* _PROBLEM TO WORK ON_:
Exactly repeat all the records below, omitting the images they hold.

─── PROVIDED DATA ───

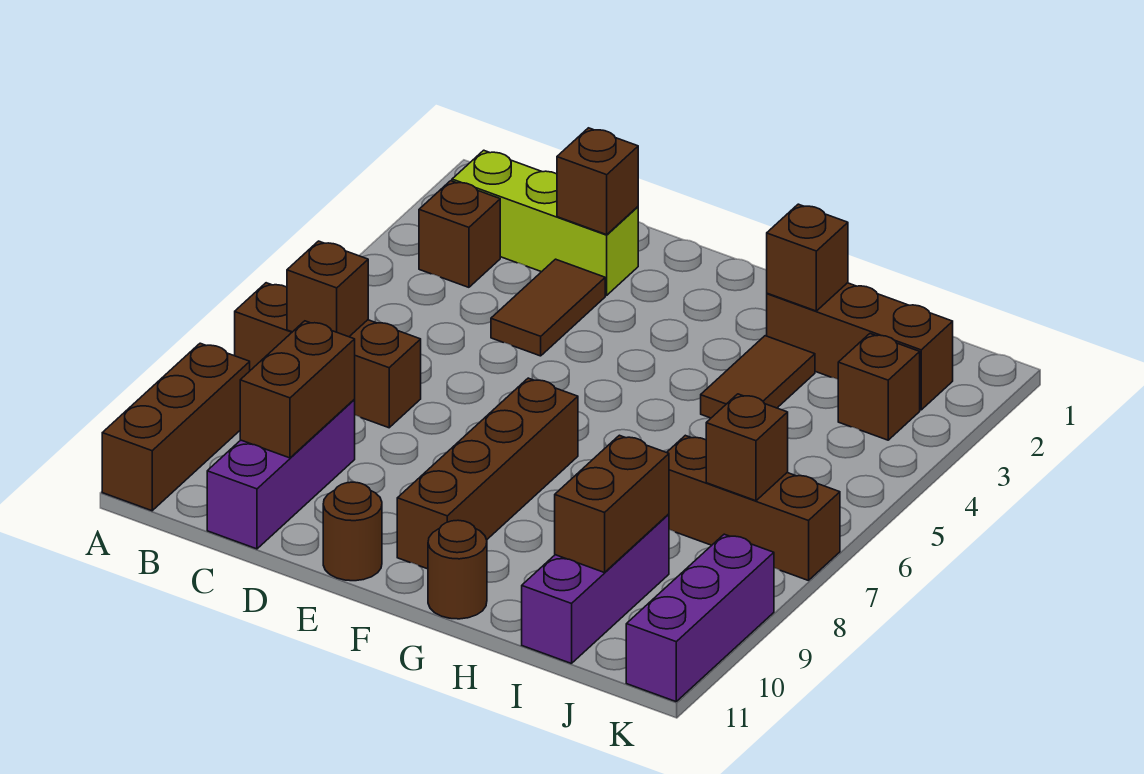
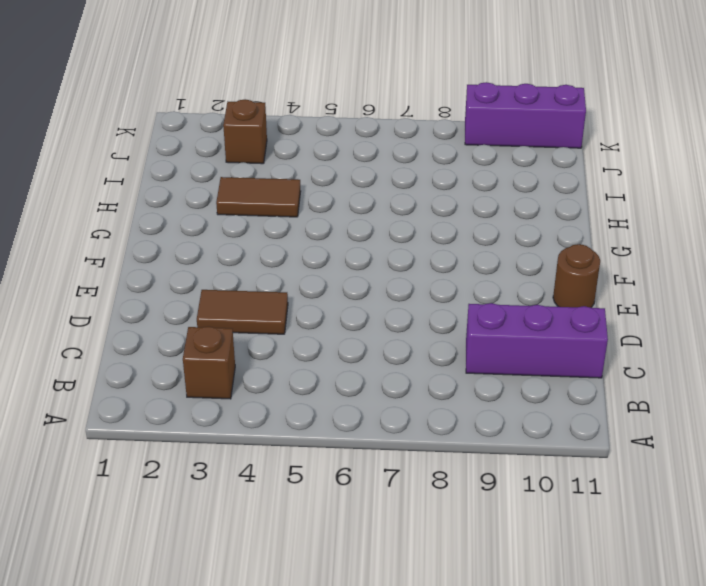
none -> brown brick A7:C7 level 1
none -> brown brick A9:A11 level 1
none -> lime brick B2:D2 level 1

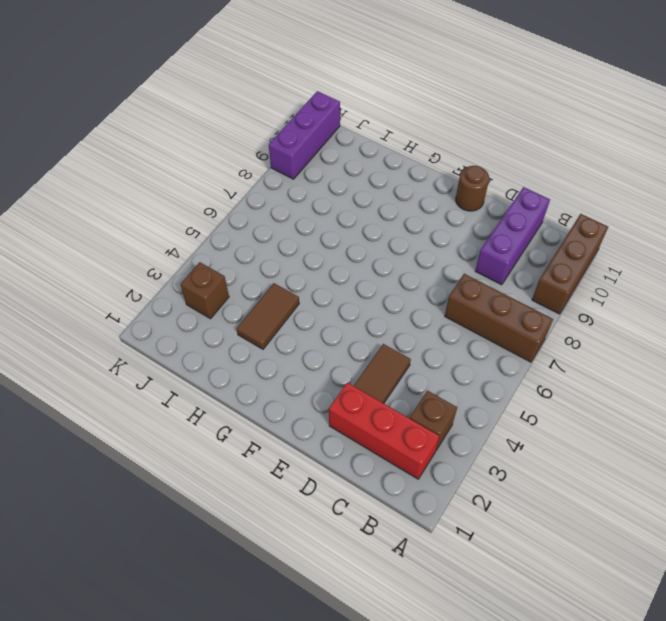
red brick B2:D2 level 1 -> lime brick B2:D2 level 1
none -> brown brick F7:F10 level 1
none -> brown round brick G11 level 1
none -> brown brick H2:J2 level 1

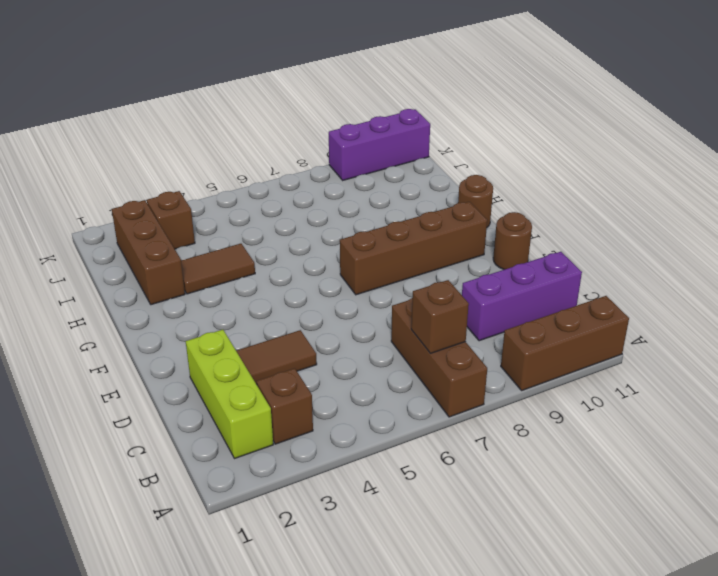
none -> brown brick I7:K7 level 1
none -> purple brick I9:I11 level 1
none -> brown brick C9:C10 level 2

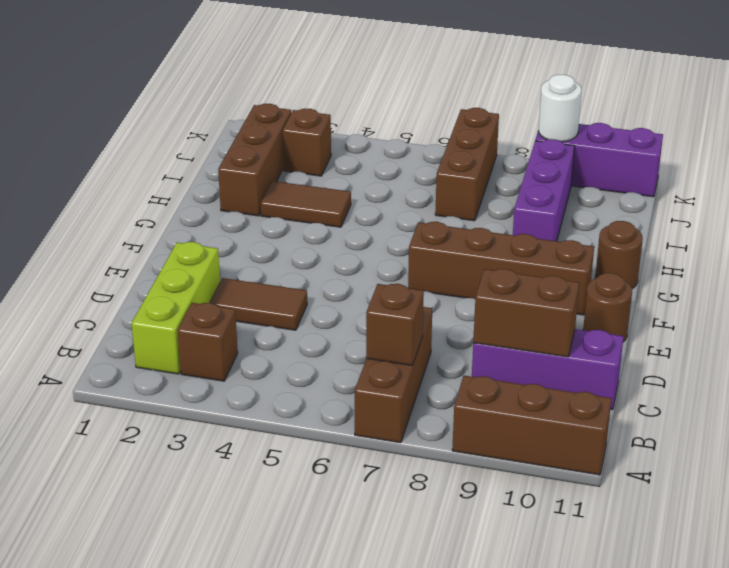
purple brick H9:J9 level 1 -> purple brick I9:I11 level 1
white round brick K9 level 2 -> none
none -> brown brick D2 level 2
none -> brown brick H2 level 2
none -> brown brick I9:I10 level 2

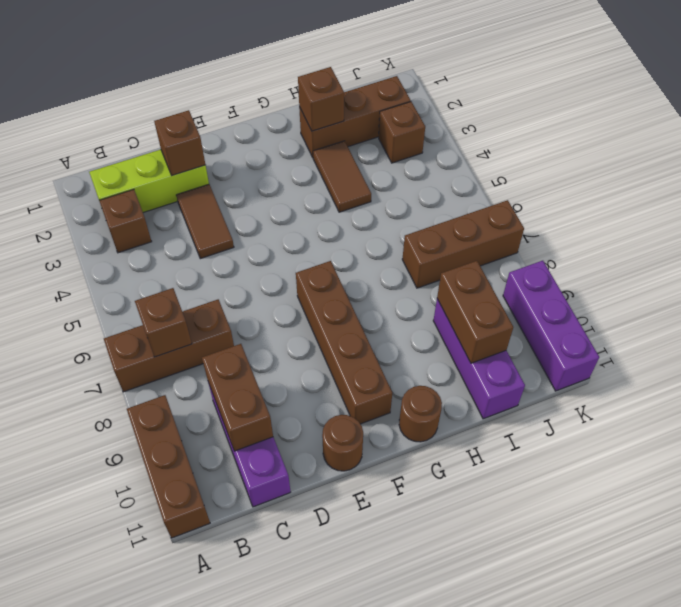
none -> brown brick J7 level 2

───

* _ANSWER FOR THIS EXERCISE_:
none -> brown brick A7:C7 level 1
none -> brown brick A9:A11 level 1
none -> lime brick B2:D2 level 1

red brick B2:D2 level 1 -> lime brick B2:D2 level 1
none -> brown brick F7:F10 level 1
none -> brown round brick G11 level 1
none -> brown brick H2:J2 level 1

none -> brown brick I7:K7 level 1
none -> purple brick I9:I11 level 1
none -> brown brick C9:C10 level 2

purple brick H9:J9 level 1 -> purple brick I9:I11 level 1
white round brick K9 level 2 -> none
none -> brown brick D2 level 2
none -> brown brick H2 level 2
none -> brown brick I9:I10 level 2

none -> brown brick J7 level 2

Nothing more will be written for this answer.